*** Supplied material Section Begins ***
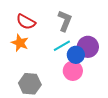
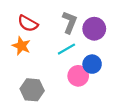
purple circle: (88, 47) -> (94, 29), moved
blue circle: (76, 55) -> (92, 64), moved

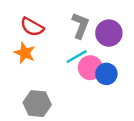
pink circle: (78, 76) -> (90, 68), moved

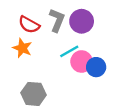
gray L-shape: (80, 26) -> (57, 20), moved
purple circle: (109, 33) -> (82, 21), moved

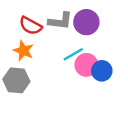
gray L-shape: (57, 20) -> (60, 21), turned 75
gray hexagon: (33, 94) -> (16, 80), moved

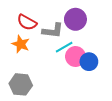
gray L-shape: (60, 21) -> (53, 31), moved
gray hexagon: (16, 80) -> (21, 84), moved

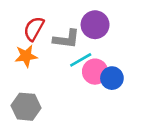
red semicircle: (27, 22) -> (34, 29), turned 90
orange star: (21, 44) -> (26, 56), turned -30

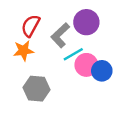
gray L-shape: (66, 39) -> (60, 35), turned 130
gray hexagon: (26, 107) -> (37, 89), moved

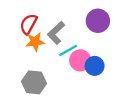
purple circle: (86, 22) -> (98, 21), moved
orange star: (23, 51) -> (35, 42), moved

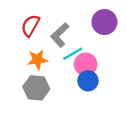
orange star: (35, 42) -> (37, 60), moved
blue circle: (95, 66) -> (88, 81), moved

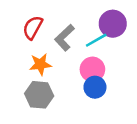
cyan line: (73, 54) -> (96, 40), moved

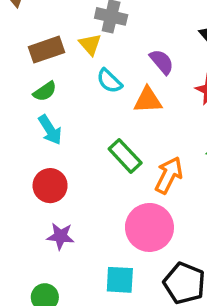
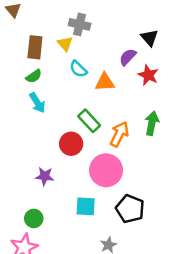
brown rectangle: (47, 50) -> (35, 47), turned -65
purple semicircle: (162, 62) -> (128, 57), moved, turned -96
red circle: (50, 186) -> (71, 144), moved

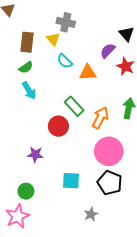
pink circle: (106, 170) -> (109, 151), moved

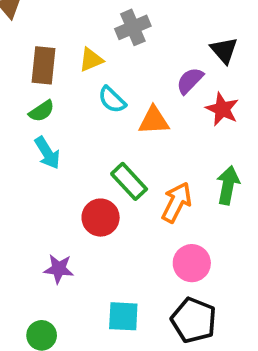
gray cross: (66, 22) -> (133, 27), moved, turned -36
yellow triangle: (53, 39) -> (91, 60), turned 48
pink circle: (109, 151) -> (192, 263), size x0.7

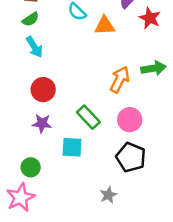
green rectangle: (129, 181) -> (88, 117), moved
green arrow: (228, 185) -> (154, 68), turned 70
red circle: (101, 218) -> (43, 90), moved
cyan square: (123, 316) -> (72, 147), moved

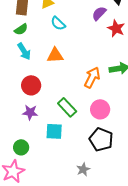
orange triangle: (105, 26) -> (55, 55), moved

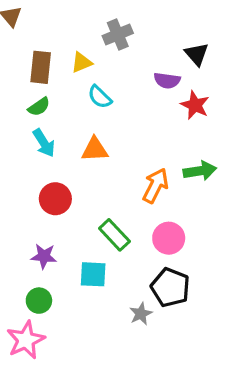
purple semicircle: (99, 13) -> (167, 80), turned -126
purple star: (30, 112) -> (44, 256), moved
gray star: (83, 169) -> (141, 314), moved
*** Supplied material Section Ends ***
Problem description:
Collect the lines of the data that carry the word "blue".

Response to the exercise:
blue circle: (76, 55) -> (92, 64), moved
blue circle: (95, 66) -> (88, 81), moved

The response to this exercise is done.